Available data -

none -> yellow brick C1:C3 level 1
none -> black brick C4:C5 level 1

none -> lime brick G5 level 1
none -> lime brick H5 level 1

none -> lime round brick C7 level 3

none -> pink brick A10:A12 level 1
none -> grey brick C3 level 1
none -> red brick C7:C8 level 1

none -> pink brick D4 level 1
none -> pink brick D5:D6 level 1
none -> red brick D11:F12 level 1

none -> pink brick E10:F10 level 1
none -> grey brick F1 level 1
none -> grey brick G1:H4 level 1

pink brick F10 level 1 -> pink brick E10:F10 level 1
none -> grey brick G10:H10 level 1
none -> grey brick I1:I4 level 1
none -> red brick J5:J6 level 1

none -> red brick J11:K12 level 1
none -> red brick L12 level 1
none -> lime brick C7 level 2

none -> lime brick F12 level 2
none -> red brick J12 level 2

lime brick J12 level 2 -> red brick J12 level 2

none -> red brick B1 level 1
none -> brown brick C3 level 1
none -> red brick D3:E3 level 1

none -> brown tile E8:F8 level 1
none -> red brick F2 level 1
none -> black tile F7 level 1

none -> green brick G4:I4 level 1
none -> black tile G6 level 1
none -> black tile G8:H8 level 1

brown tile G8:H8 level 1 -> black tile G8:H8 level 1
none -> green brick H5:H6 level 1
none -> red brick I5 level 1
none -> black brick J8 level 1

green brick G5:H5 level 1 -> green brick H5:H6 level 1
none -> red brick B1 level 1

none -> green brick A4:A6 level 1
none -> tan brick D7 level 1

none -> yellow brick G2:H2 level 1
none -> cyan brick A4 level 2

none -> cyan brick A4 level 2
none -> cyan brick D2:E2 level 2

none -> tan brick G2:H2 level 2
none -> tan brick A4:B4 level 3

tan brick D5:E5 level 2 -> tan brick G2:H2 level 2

Exercise directions - Each entry, exactly as written, should be set down once more.

Result of this task -
none -> yellow brick C1:C3 level 1
none -> black brick C4:C5 level 1

none -> lime brick G5 level 1
none -> lime brick H5 level 1

none -> lime round brick C7 level 3

none -> pink brick A10:A12 level 1
none -> grey brick C3 level 1
none -> red brick C7:C8 level 1

none -> pink brick D4 level 1
none -> pink brick D5:D6 level 1
none -> red brick D11:F12 level 1

none -> pink brick E10:F10 level 1
none -> grey brick F1 level 1
none -> grey brick G1:H4 level 1

pink brick F10 level 1 -> pink brick E10:F10 level 1
none -> grey brick G10:H10 level 1
none -> grey brick I1:I4 level 1
none -> red brick J5:J6 level 1

none -> red brick J11:K12 level 1
none -> red brick L12 level 1
none -> lime brick C7 level 2

none -> lime brick F12 level 2
none -> red brick J12 level 2

lime brick J12 level 2 -> red brick J12 level 2

none -> red brick B1 level 1
none -> brown brick C3 level 1
none -> red brick D3:E3 level 1

none -> brown tile E8:F8 level 1
none -> red brick F2 level 1
none -> black tile F7 level 1

none -> green brick G4:I4 level 1
none -> black tile G6 level 1
none -> black tile G8:H8 level 1

brown tile G8:H8 level 1 -> black tile G8:H8 level 1
none -> green brick H5:H6 level 1
none -> red brick I5 level 1
none -> black brick J8 level 1

green brick G5:H5 level 1 -> green brick H5:H6 level 1
none -> red brick B1 level 1

none -> green brick A4:A6 level 1
none -> tan brick D7 level 1

none -> yellow brick G2:H2 level 1
none -> cyan brick A4 level 2

none -> cyan brick A4 level 2
none -> cyan brick D2:E2 level 2

none -> tan brick G2:H2 level 2
none -> tan brick A4:B4 level 3

tan brick D5:E5 level 2 -> tan brick G2:H2 level 2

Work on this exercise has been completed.